◆ Task objective: Set down, please, the line that contains "op=delete; was=orange plate;" and every line that follows it to the end of the records, exactly; do not include pictures.

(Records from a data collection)
%%
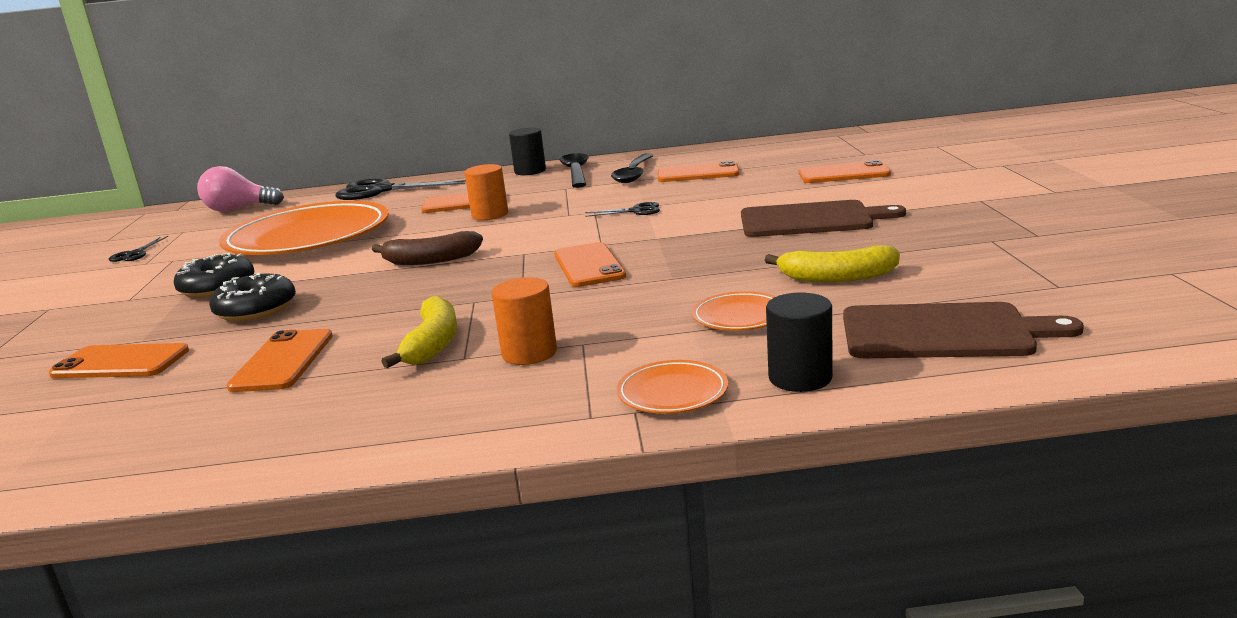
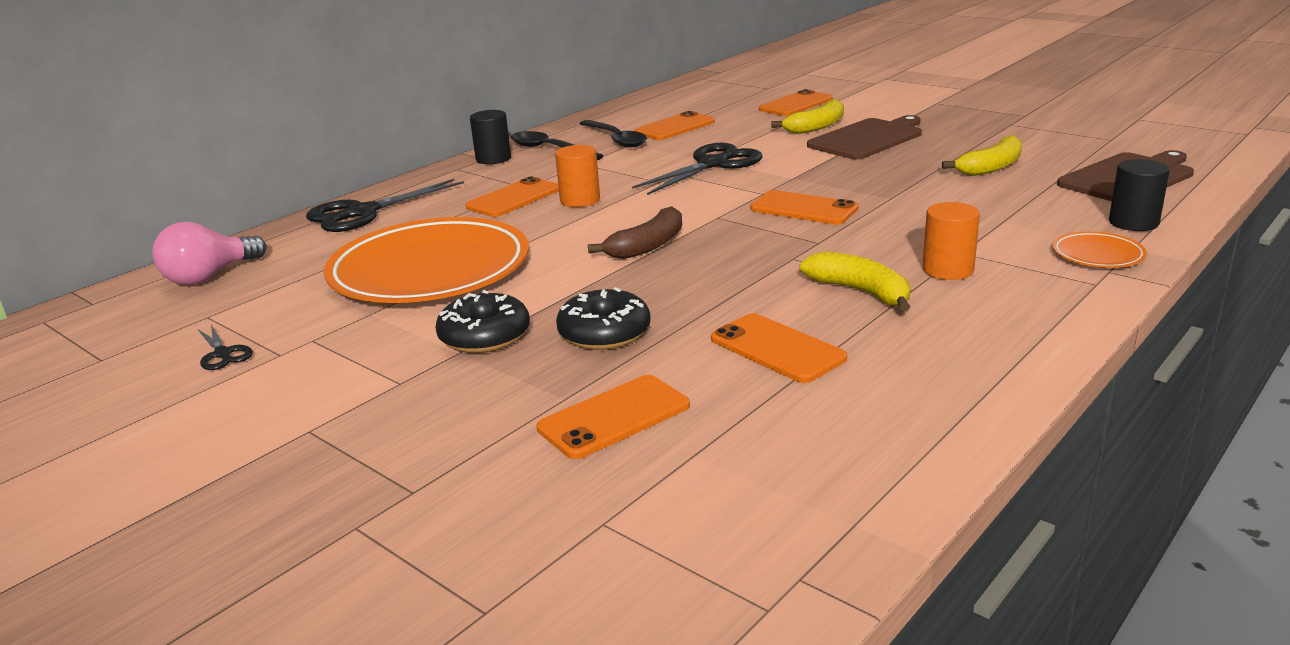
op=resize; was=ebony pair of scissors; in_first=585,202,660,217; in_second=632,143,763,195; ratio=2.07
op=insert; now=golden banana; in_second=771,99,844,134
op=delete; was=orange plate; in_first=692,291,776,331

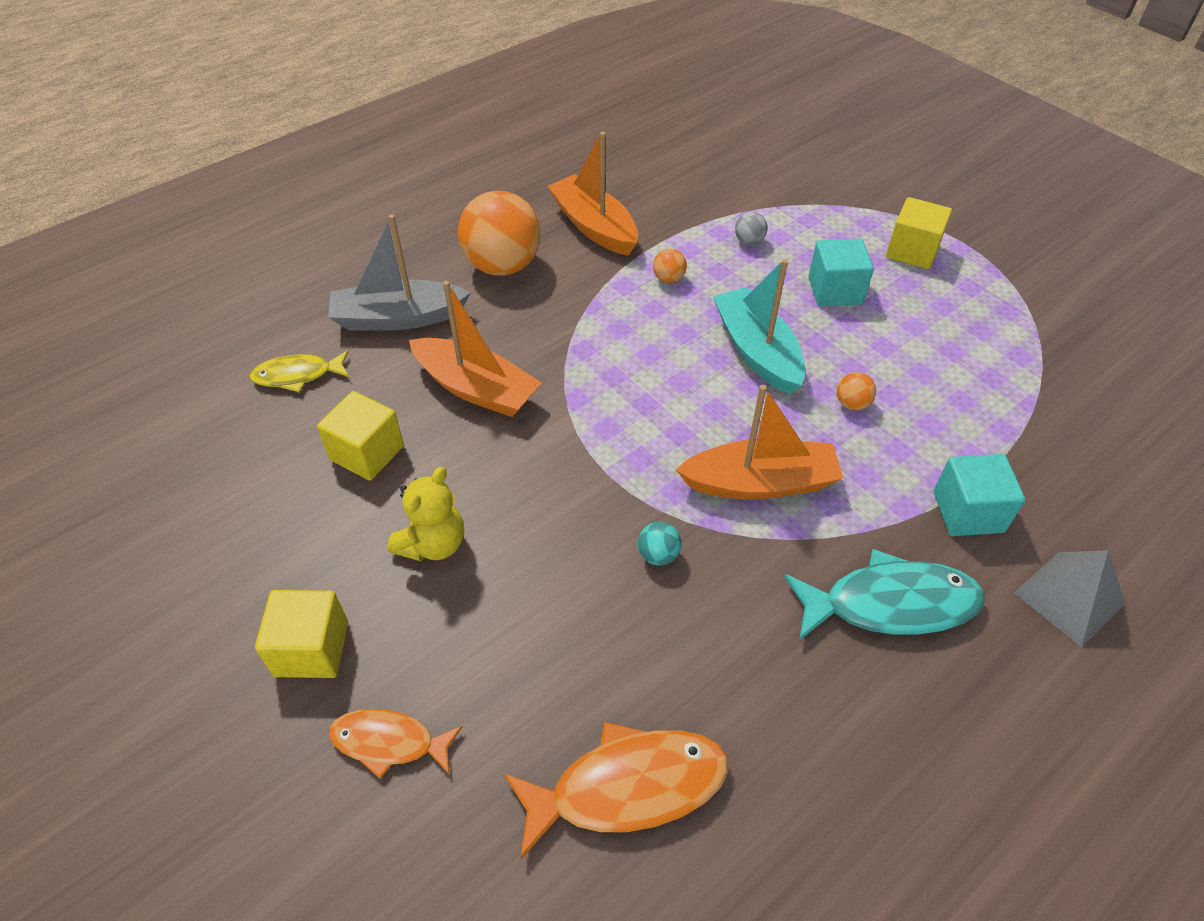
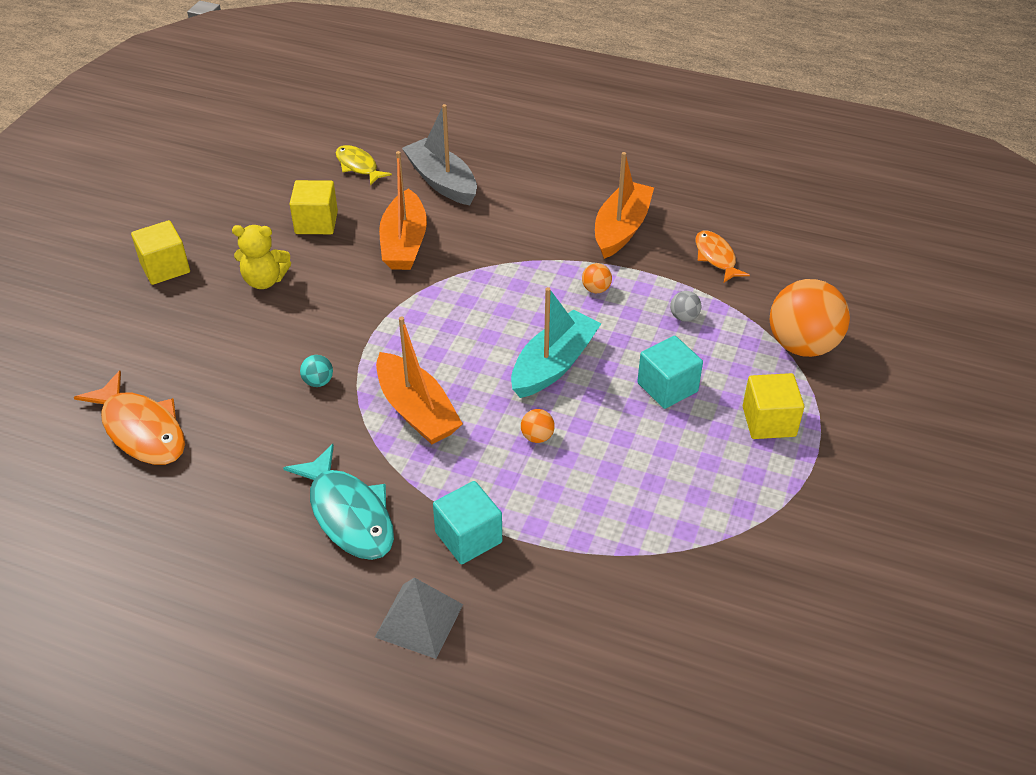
op=move; was=orange toy fish; in_first=329,709,463,779; in_second=696,230,750,282
op=move; was=orange ball; in_first=458,191,541,276; in_second=770,279,850,357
%%
◆ Expected answer:
op=delete; was=orange plate; in_first=692,291,776,331

op=move; was=orange toy fish; in_first=329,709,463,779; in_second=696,230,750,282
op=move; was=orange ball; in_first=458,191,541,276; in_second=770,279,850,357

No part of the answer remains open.